THE DATA »
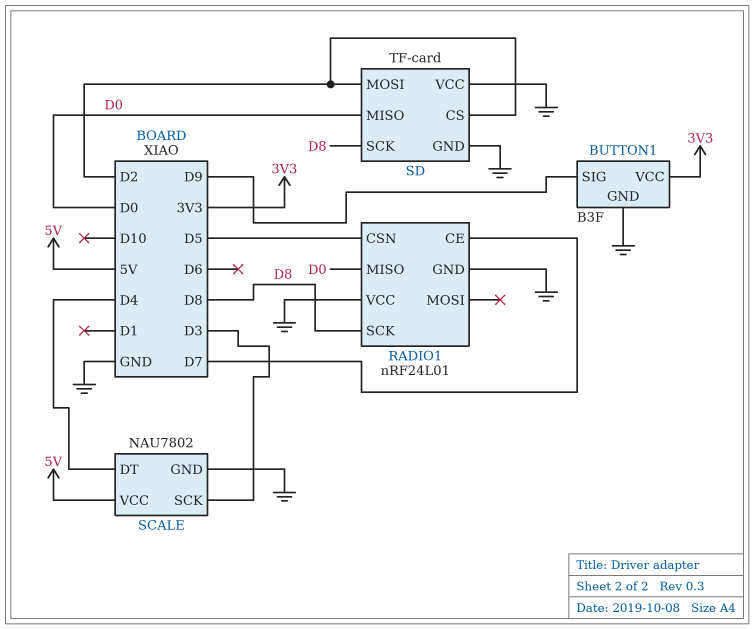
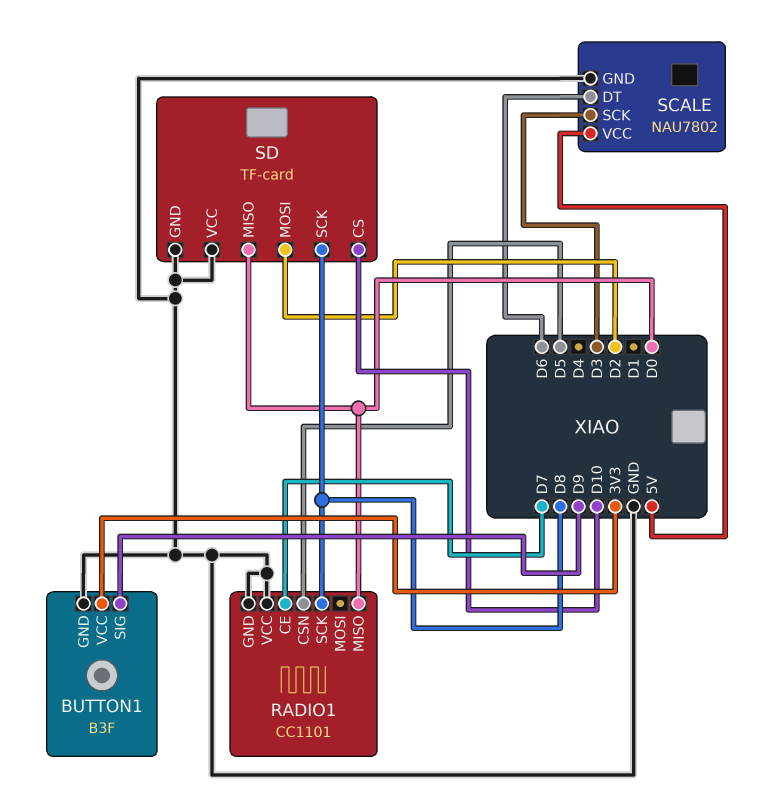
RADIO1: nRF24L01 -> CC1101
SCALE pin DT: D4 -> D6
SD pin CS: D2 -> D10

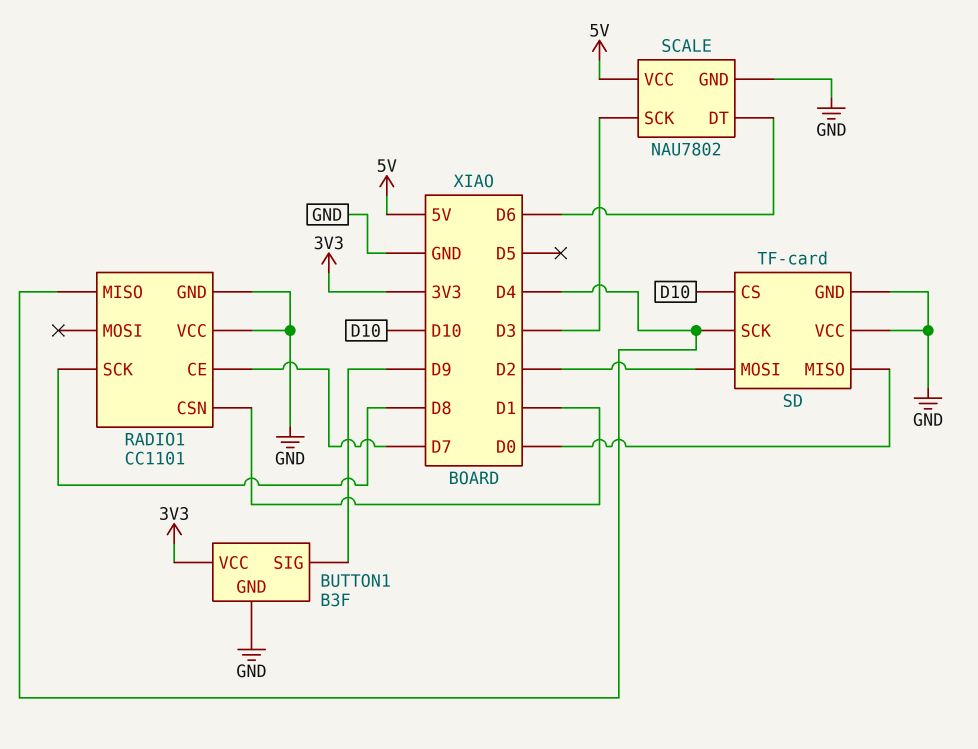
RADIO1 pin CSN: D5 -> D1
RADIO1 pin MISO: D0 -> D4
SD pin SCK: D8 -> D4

WHAT YOU WILL DO » Restate every line of the data above word for word, with the images removed.

SOLUTION BELOW »
RADIO1: nRF24L01 -> CC1101
SCALE pin DT: D4 -> D6
SD pin CS: D2 -> D10

RADIO1 pin CSN: D5 -> D1
RADIO1 pin MISO: D0 -> D4
SD pin SCK: D8 -> D4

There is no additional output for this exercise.